§ WORK INSTRUCTION
Leave out the pictures and retype everything else in the records below exactly.
*** Begin section ***
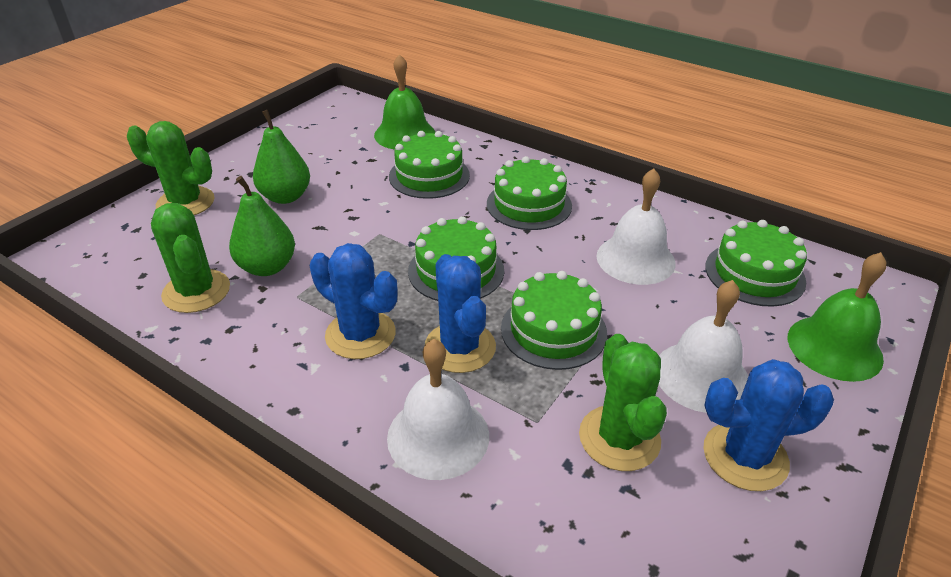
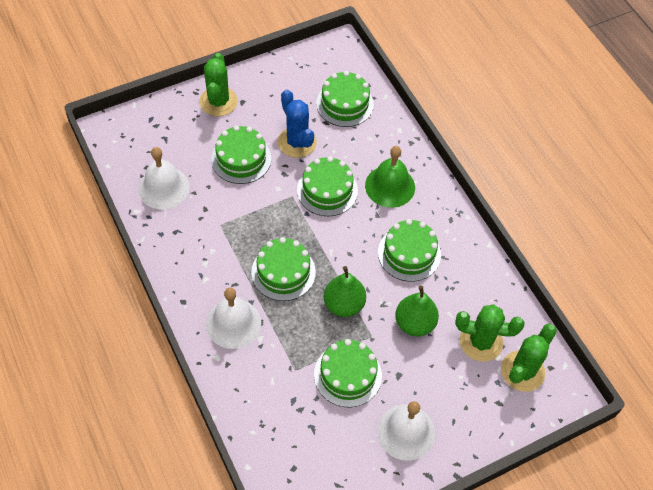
blue cactus: 3 -> 1
green bell: 2 -> 1
green cake: 5 -> 6

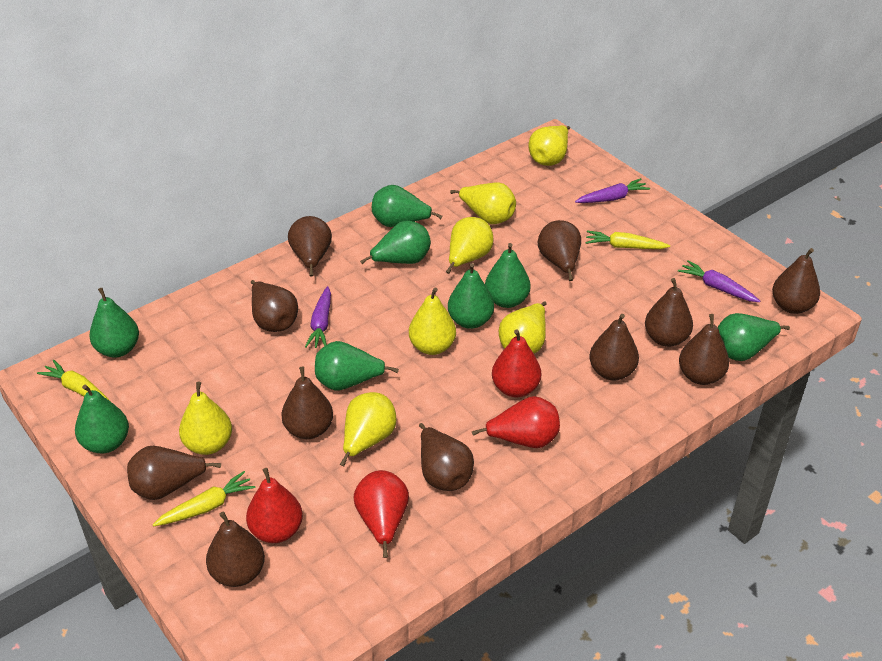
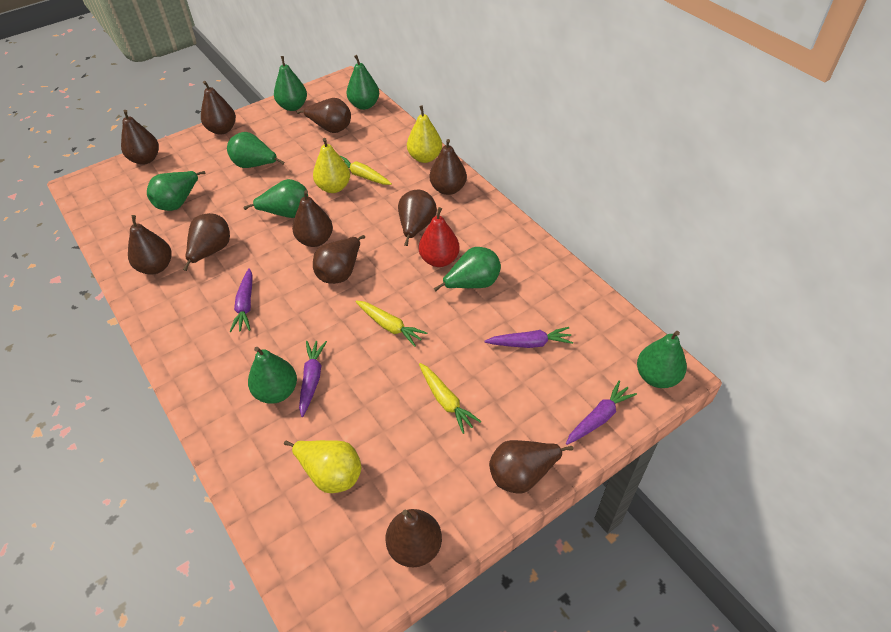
purple carrot: 3 -> 4
red pear: 4 -> 1
yellow pear: 7 -> 3

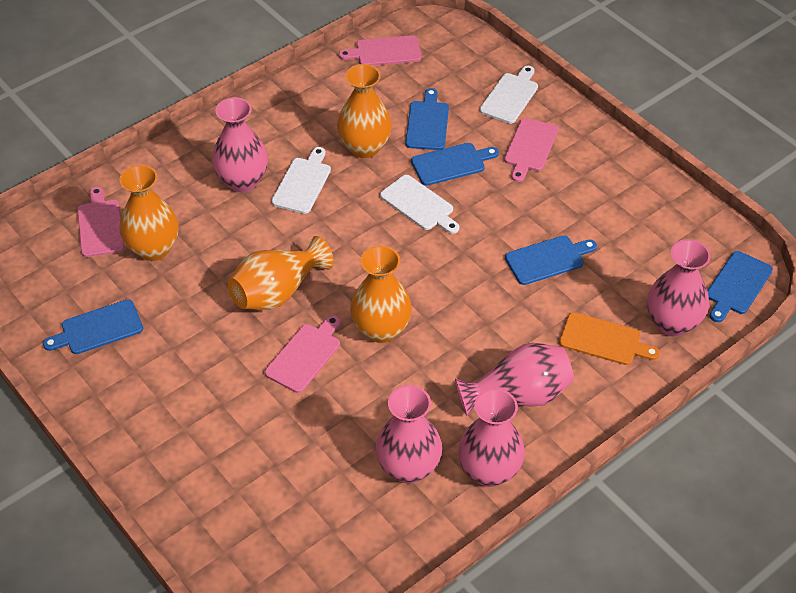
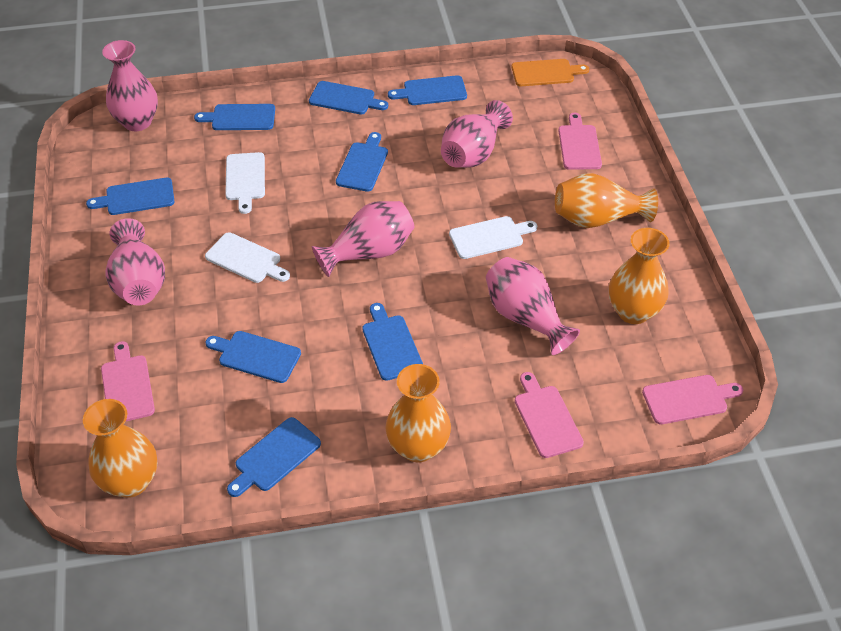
blue cutting board: 5 -> 8

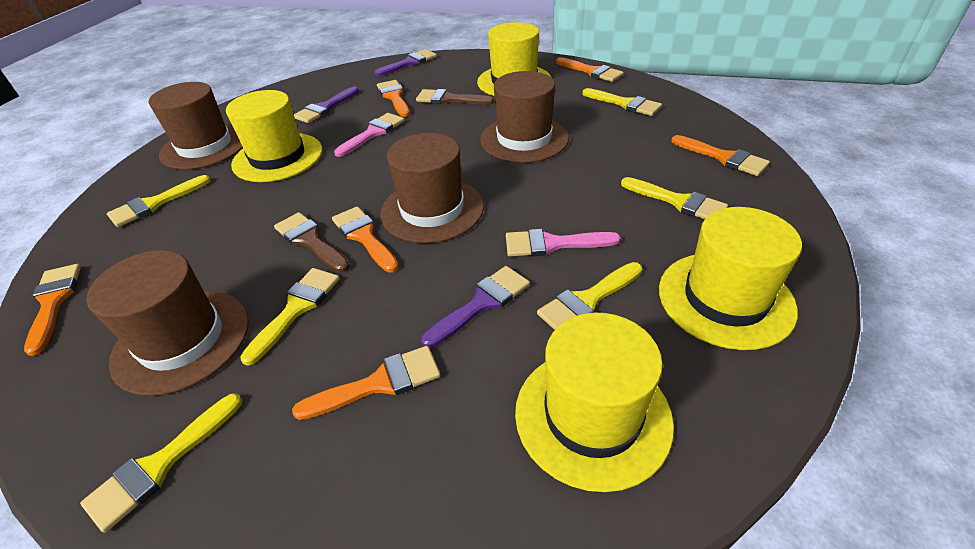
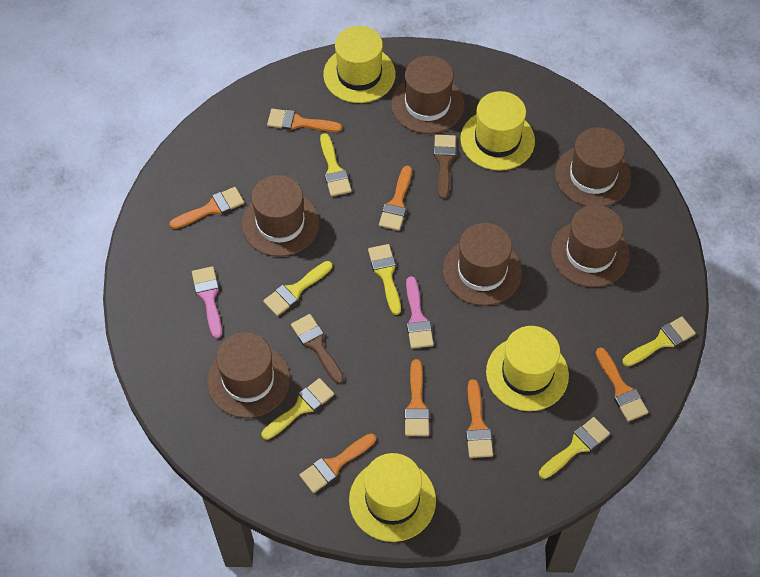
brown hat: 4 -> 6
orange brush: 6 -> 7
purple brush: 3 -> 0

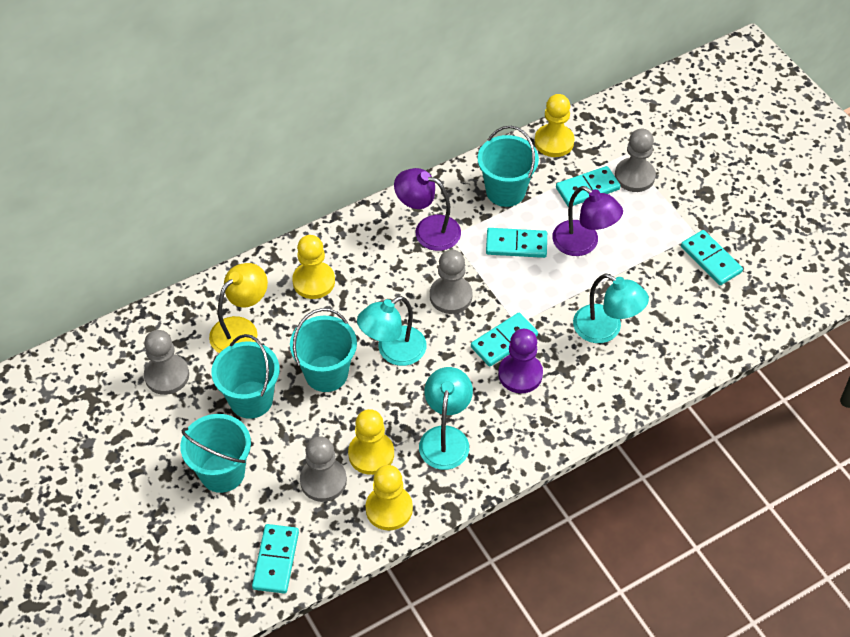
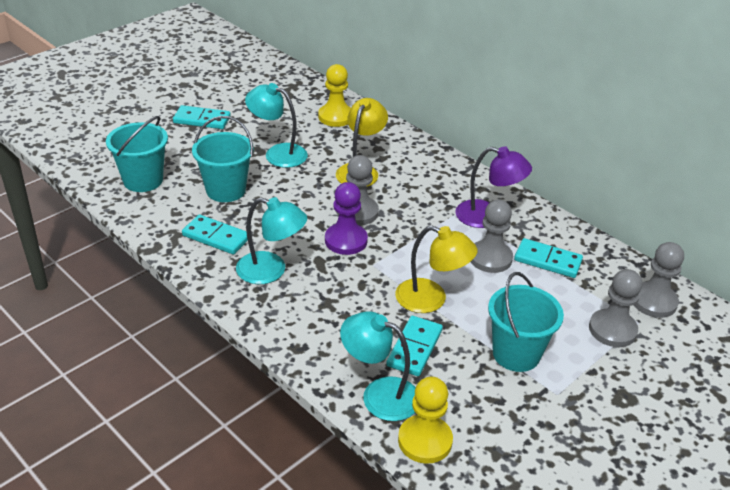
purple lamp: 2 -> 1
turquoise bucket: 4 -> 3
turquoise domino: 5 -> 4
yellow lamp: 1 -> 2
yellow pawn: 4 -> 2

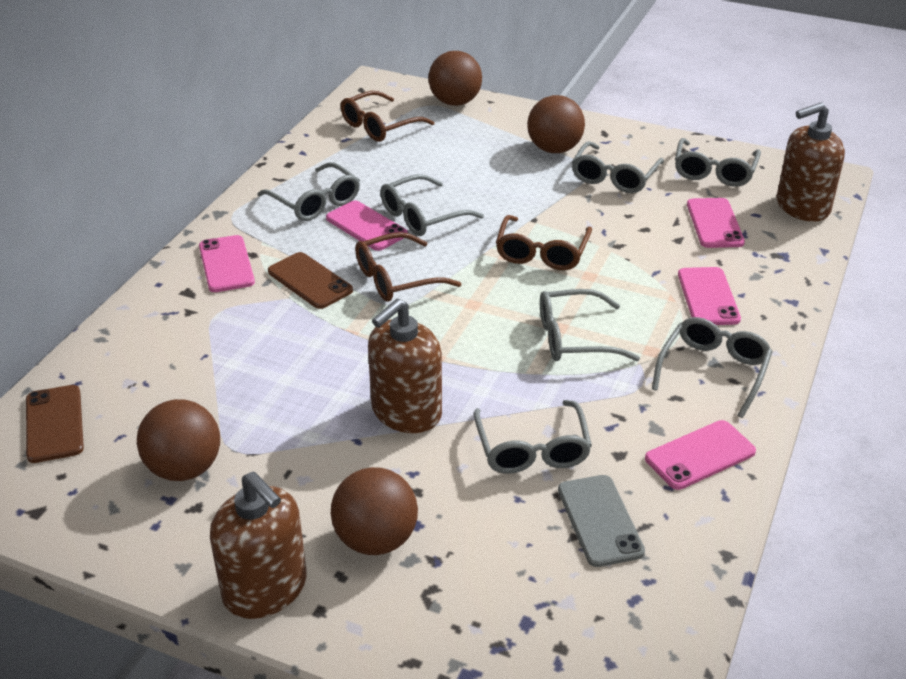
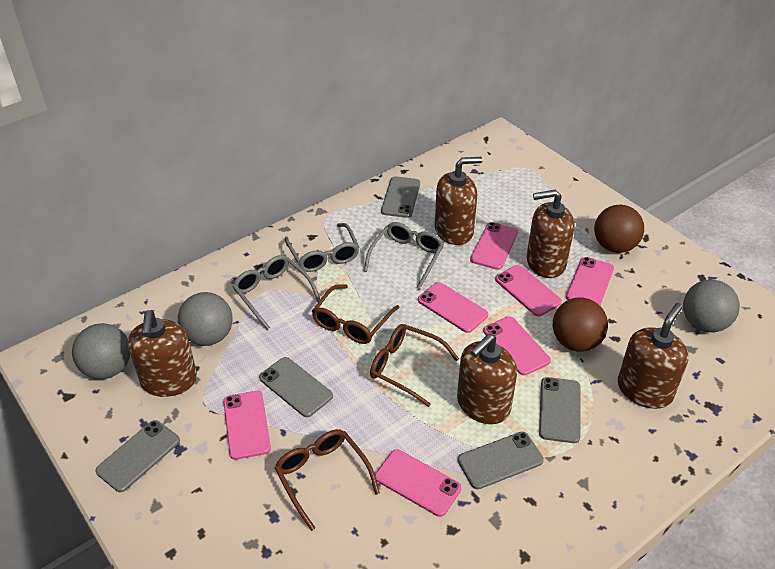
brown ball: 4 -> 2
brown phone: 2 -> 0
brown soap dispenser: 3 -> 5
grey ball: 0 -> 3
grey glasses: 7 -> 3
grey phone: 1 -> 5
pink phone: 5 -> 7

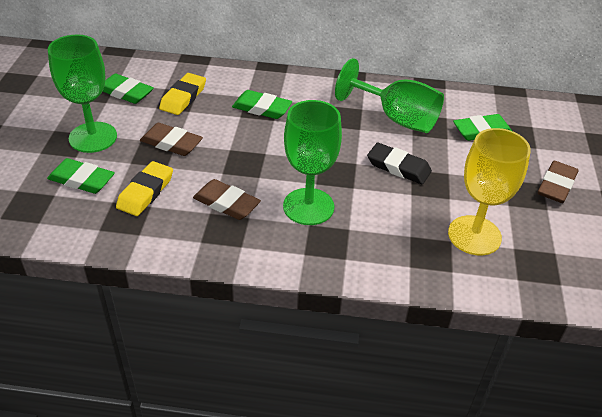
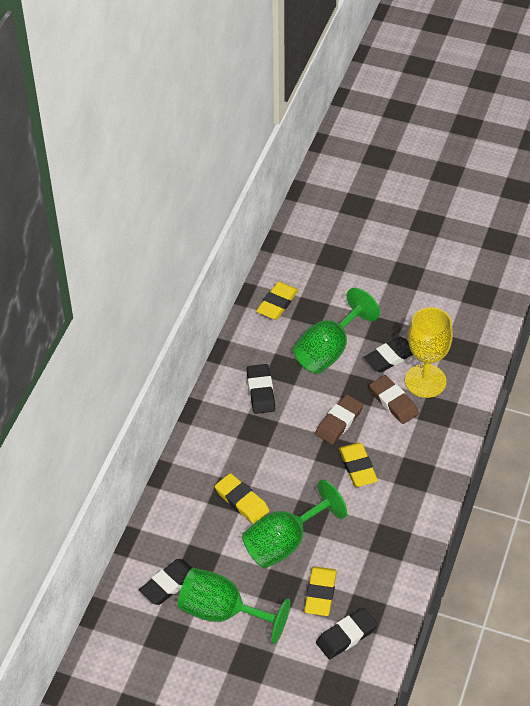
black eraser: 1 -> 4
brown eraser: 3 -> 2
green eraser: 4 -> 0
yellow eraser: 2 -> 4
*** End section ***
§ OUTPUT FOR THIS TASK
blue cactus: 3 -> 1
green bell: 2 -> 1
green cake: 5 -> 6

purple carrot: 3 -> 4
red pear: 4 -> 1
yellow pear: 7 -> 3

blue cutting board: 5 -> 8

brown hat: 4 -> 6
orange brush: 6 -> 7
purple brush: 3 -> 0

purple lamp: 2 -> 1
turquoise bucket: 4 -> 3
turquoise domino: 5 -> 4
yellow lamp: 1 -> 2
yellow pawn: 4 -> 2

brown ball: 4 -> 2
brown phone: 2 -> 0
brown soap dispenser: 3 -> 5
grey ball: 0 -> 3
grey glasses: 7 -> 3
grey phone: 1 -> 5
pink phone: 5 -> 7

black eraser: 1 -> 4
brown eraser: 3 -> 2
green eraser: 4 -> 0
yellow eraser: 2 -> 4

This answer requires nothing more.